__Job__: In the material below, find the line that contains "building: none -> [121,294,303,393]" and the line that contains "building: none -> [74,72,128,150]", then write out exactly those two lines and everything between them.

★ ★ ★ ★

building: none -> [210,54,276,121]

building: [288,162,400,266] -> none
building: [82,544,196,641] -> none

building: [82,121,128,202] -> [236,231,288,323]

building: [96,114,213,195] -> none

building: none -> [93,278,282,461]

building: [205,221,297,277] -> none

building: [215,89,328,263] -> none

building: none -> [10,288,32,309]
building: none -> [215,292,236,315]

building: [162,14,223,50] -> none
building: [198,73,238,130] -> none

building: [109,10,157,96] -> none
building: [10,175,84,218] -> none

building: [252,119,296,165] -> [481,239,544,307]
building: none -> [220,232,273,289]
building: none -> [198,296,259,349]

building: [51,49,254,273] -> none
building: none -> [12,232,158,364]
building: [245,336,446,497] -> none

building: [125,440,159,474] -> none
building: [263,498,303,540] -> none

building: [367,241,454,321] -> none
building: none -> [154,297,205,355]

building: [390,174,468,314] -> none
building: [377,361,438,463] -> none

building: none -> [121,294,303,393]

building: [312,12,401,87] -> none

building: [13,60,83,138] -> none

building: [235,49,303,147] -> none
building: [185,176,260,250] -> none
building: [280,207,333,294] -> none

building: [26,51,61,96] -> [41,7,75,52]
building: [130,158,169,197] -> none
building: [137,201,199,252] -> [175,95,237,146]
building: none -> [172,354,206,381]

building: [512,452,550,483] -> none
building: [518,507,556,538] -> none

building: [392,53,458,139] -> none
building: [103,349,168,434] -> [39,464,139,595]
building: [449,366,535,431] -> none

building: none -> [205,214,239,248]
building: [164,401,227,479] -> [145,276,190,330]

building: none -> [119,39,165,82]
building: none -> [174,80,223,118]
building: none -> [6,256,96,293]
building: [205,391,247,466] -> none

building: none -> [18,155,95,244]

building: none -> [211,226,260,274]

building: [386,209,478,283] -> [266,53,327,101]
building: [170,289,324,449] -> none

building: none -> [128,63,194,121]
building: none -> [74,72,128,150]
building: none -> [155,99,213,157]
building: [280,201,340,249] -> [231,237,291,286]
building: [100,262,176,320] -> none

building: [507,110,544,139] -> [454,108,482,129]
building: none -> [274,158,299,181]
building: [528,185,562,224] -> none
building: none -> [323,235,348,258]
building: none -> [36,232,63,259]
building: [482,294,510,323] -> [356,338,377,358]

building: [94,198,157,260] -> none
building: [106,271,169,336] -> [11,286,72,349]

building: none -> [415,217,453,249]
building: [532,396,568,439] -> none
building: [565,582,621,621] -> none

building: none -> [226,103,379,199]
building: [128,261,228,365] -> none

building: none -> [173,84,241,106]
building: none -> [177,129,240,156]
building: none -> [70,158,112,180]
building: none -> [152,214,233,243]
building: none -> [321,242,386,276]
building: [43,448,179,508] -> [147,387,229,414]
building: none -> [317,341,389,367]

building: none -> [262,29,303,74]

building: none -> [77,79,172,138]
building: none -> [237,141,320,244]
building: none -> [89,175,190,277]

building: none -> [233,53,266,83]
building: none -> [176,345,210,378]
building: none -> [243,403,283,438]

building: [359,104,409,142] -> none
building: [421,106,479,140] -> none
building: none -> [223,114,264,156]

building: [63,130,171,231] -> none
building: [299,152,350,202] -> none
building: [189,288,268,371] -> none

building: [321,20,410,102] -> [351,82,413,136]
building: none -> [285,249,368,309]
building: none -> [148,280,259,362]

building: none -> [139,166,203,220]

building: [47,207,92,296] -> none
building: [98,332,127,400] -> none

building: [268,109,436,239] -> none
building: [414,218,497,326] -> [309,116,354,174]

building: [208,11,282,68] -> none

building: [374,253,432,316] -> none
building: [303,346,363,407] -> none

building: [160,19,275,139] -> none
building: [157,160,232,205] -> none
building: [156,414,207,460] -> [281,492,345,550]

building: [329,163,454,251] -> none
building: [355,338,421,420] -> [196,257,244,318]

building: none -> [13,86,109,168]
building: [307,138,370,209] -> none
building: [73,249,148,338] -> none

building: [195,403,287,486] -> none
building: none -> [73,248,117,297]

★ ★ ★ ★

__Written answer__:
building: none -> [121,294,303,393]

building: [312,12,401,87] -> none

building: [13,60,83,138] -> none

building: [235,49,303,147] -> none
building: [185,176,260,250] -> none
building: [280,207,333,294] -> none

building: [26,51,61,96] -> [41,7,75,52]
building: [130,158,169,197] -> none
building: [137,201,199,252] -> [175,95,237,146]
building: none -> [172,354,206,381]

building: [512,452,550,483] -> none
building: [518,507,556,538] -> none

building: [392,53,458,139] -> none
building: [103,349,168,434] -> [39,464,139,595]
building: [449,366,535,431] -> none

building: none -> [205,214,239,248]
building: [164,401,227,479] -> [145,276,190,330]

building: none -> [119,39,165,82]
building: none -> [174,80,223,118]
building: none -> [6,256,96,293]
building: [205,391,247,466] -> none

building: none -> [18,155,95,244]

building: none -> [211,226,260,274]

building: [386,209,478,283] -> [266,53,327,101]
building: [170,289,324,449] -> none

building: none -> [128,63,194,121]
building: none -> [74,72,128,150]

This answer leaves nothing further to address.